### GIVEN RECORDS
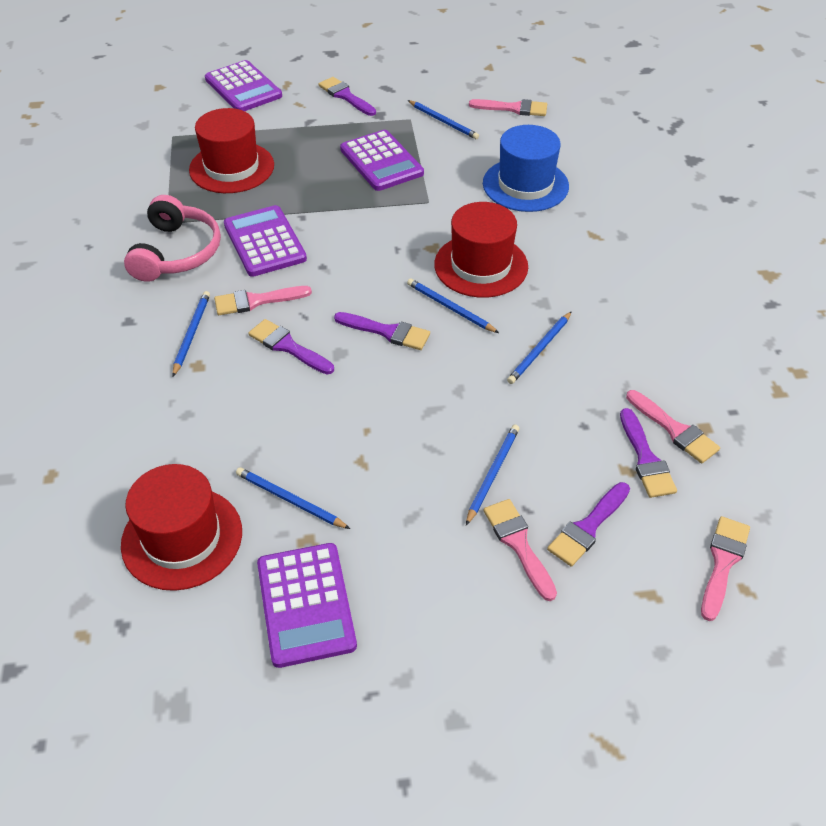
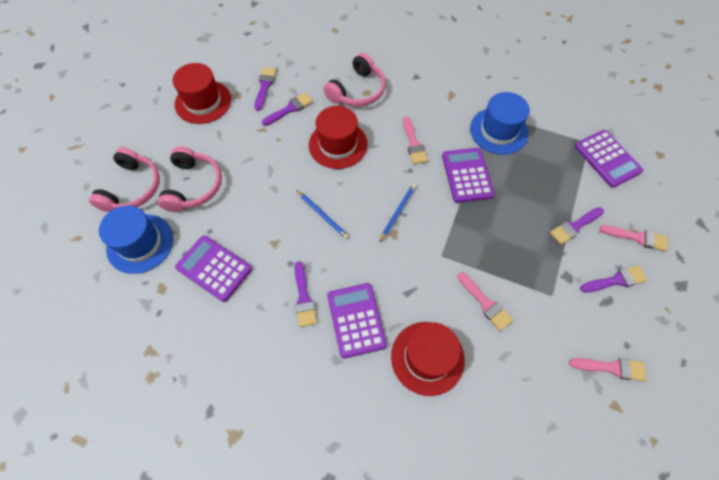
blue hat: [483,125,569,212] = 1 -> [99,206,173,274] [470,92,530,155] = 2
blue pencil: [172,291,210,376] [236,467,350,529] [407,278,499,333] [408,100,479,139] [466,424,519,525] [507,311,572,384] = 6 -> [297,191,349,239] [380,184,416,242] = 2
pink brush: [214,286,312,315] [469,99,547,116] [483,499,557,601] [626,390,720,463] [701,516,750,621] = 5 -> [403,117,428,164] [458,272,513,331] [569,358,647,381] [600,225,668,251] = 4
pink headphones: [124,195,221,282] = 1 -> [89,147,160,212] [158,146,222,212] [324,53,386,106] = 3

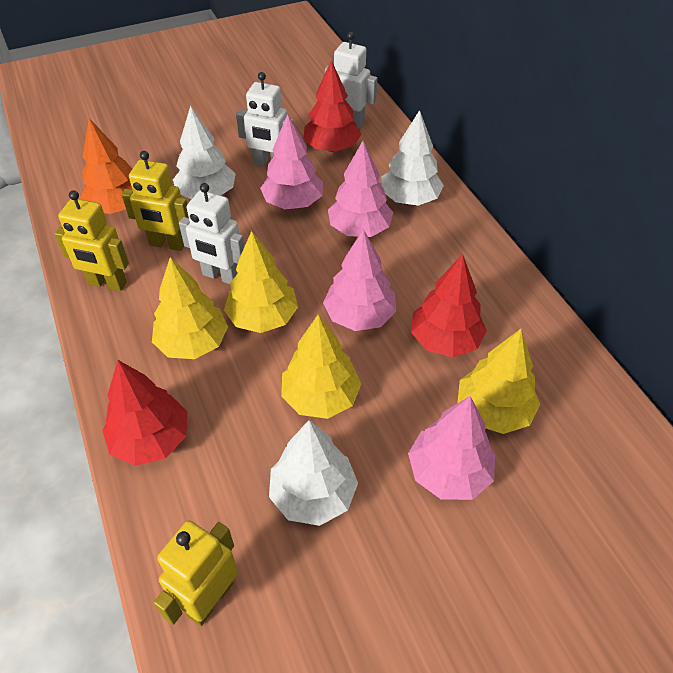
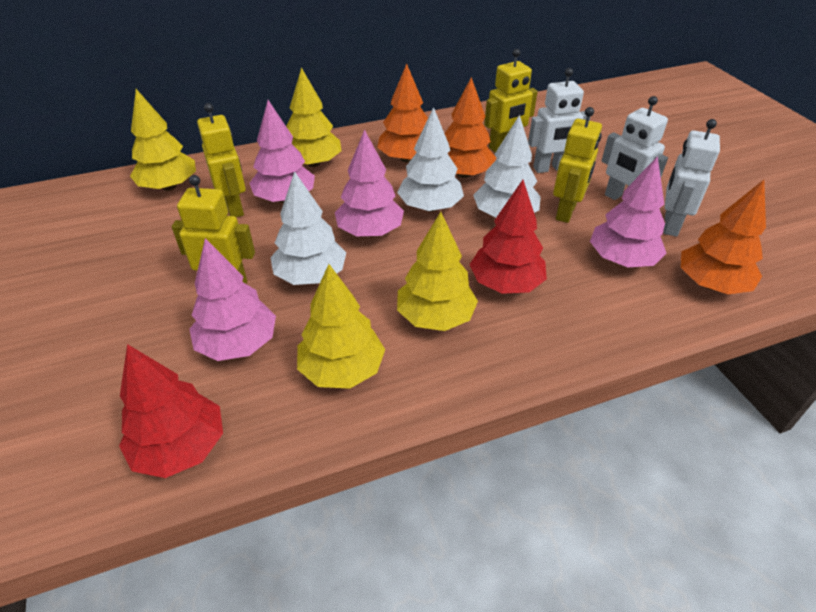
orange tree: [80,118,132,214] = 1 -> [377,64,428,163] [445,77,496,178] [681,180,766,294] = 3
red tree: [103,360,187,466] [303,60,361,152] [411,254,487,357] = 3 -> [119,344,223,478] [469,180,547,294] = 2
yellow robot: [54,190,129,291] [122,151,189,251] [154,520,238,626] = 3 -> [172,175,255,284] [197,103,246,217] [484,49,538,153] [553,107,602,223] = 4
######
Gather every line from the listing above in which "blue" appears, and copy those lines.

blue hat: [483,125,569,212] = 1 -> [99,206,173,274] [470,92,530,155] = 2
blue pencil: [172,291,210,376] [236,467,350,529] [407,278,499,333] [408,100,479,139] [466,424,519,525] [507,311,572,384] = 6 -> [297,191,349,239] [380,184,416,242] = 2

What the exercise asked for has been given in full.